• Collection entries:
((

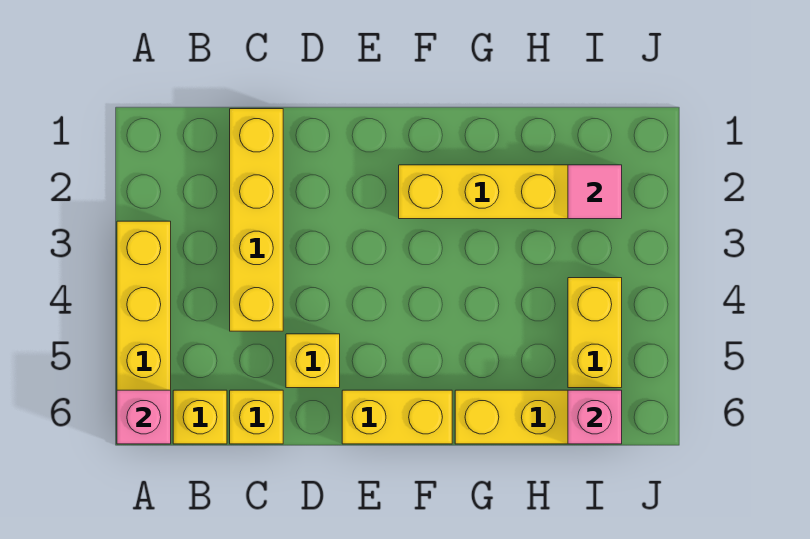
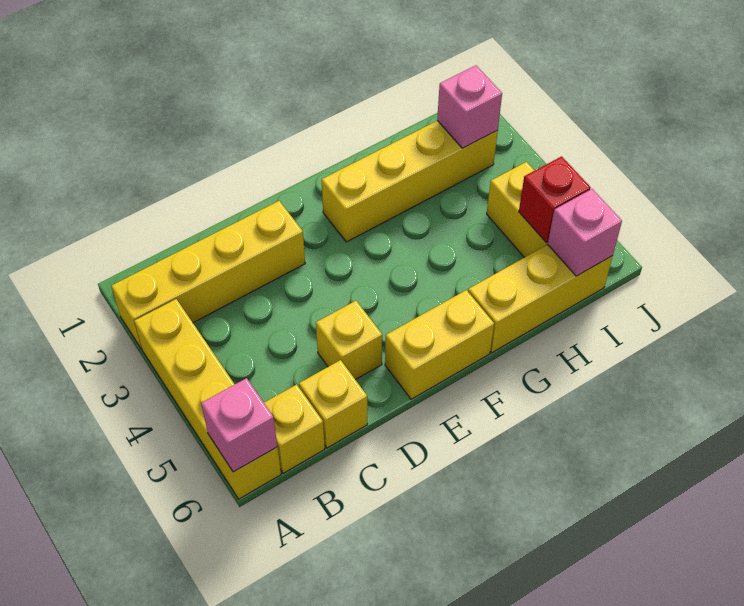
yellow 1x4 brick [230,109,283,331] -> yellow 1x4 brick turned to [112,201,305,349]
pink 1x1 tile [568,165,622,219] -> pink 1x1 brick [437,66,502,148]
none -> red 1x1 brick [519,156,591,243]

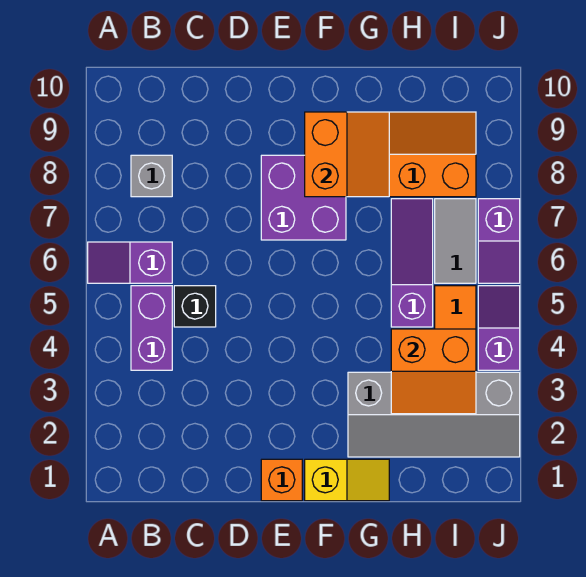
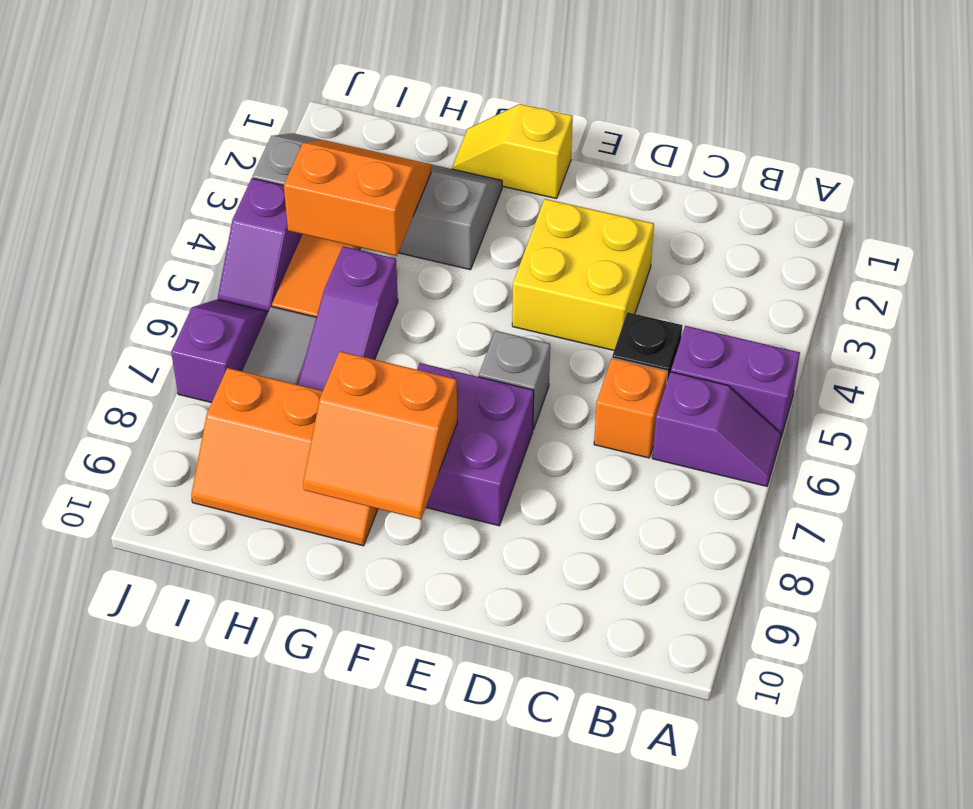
purple 1x2 brick [131,286,172,370] -> purple 1x2 brick turned to [671,326,800,436]
grey 1x1 brick [131,155,172,197] -> grey 1x1 brick moved to [479,331,550,430]
none -> yellow 2x2 brick [512,199,654,350]
orange 1x1 brick [261,459,302,501] -> orange 1x1 brick moved to [594,358,668,458]
orange 2x2 slope [305,112,389,197] -> orange 2x2 slope turned to [303,351,457,519]

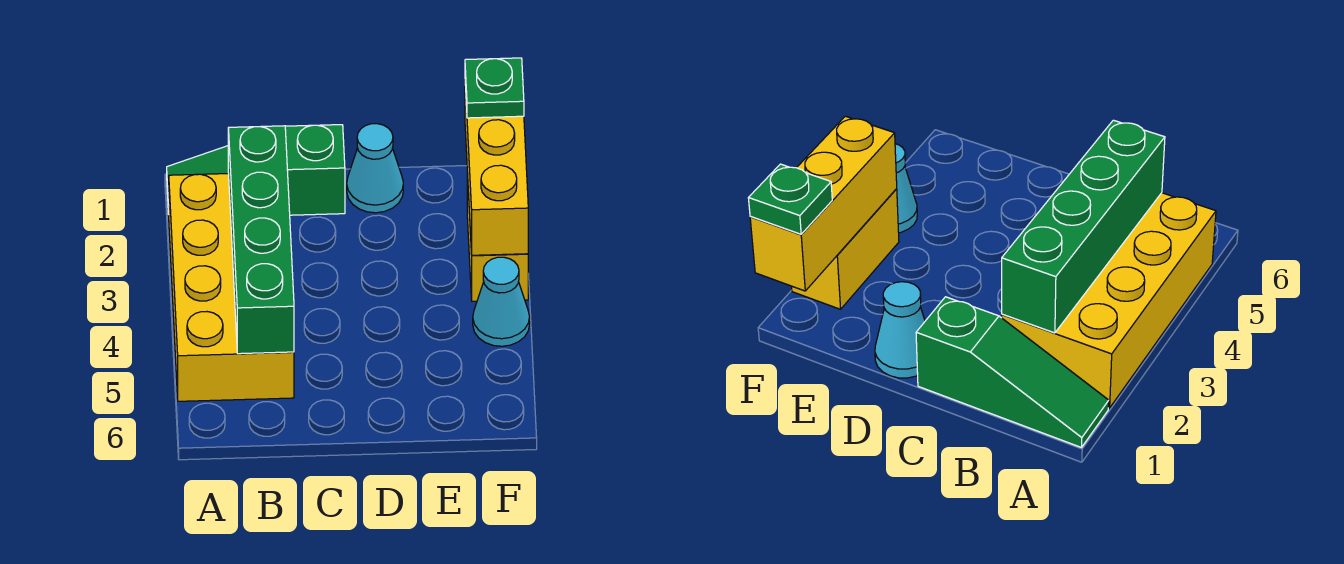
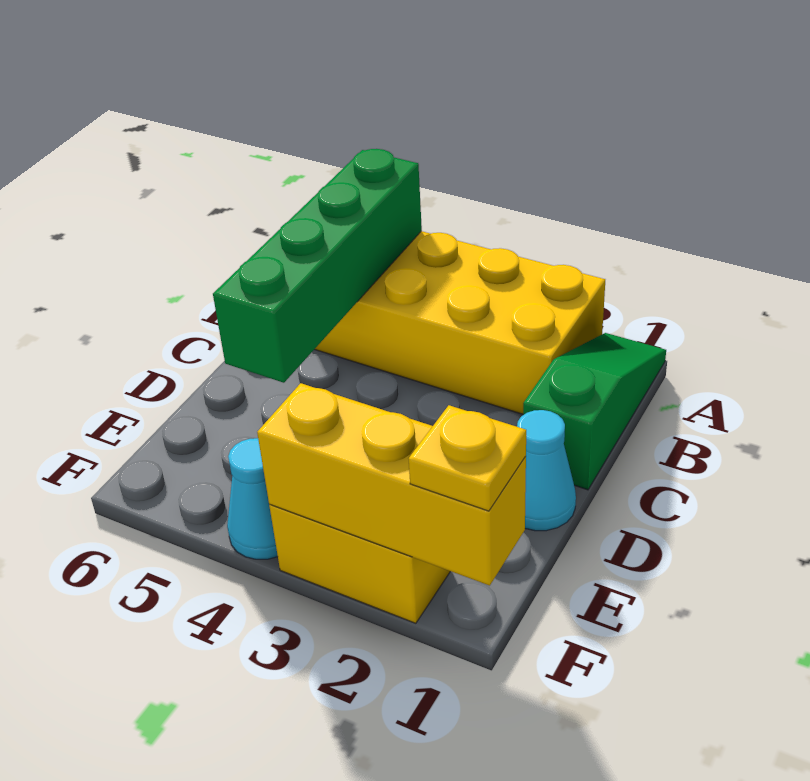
green 1x4 brick [228,126,294,354] -> green 1x4 brick turned to [213,149,422,383]
green 1x1 plate [465,58,524,118] -> yellow 1x1 plate [409,405,526,511]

))

Going through the entries above, show each line that contains "turned".

• ANSWER TO THIS TASK:
yellow 1x4 brick [230,109,283,331] -> yellow 1x4 brick turned to [112,201,305,349]
purple 1x2 brick [131,286,172,370] -> purple 1x2 brick turned to [671,326,800,436]
orange 2x2 slope [305,112,389,197] -> orange 2x2 slope turned to [303,351,457,519]
green 1x4 brick [228,126,294,354] -> green 1x4 brick turned to [213,149,422,383]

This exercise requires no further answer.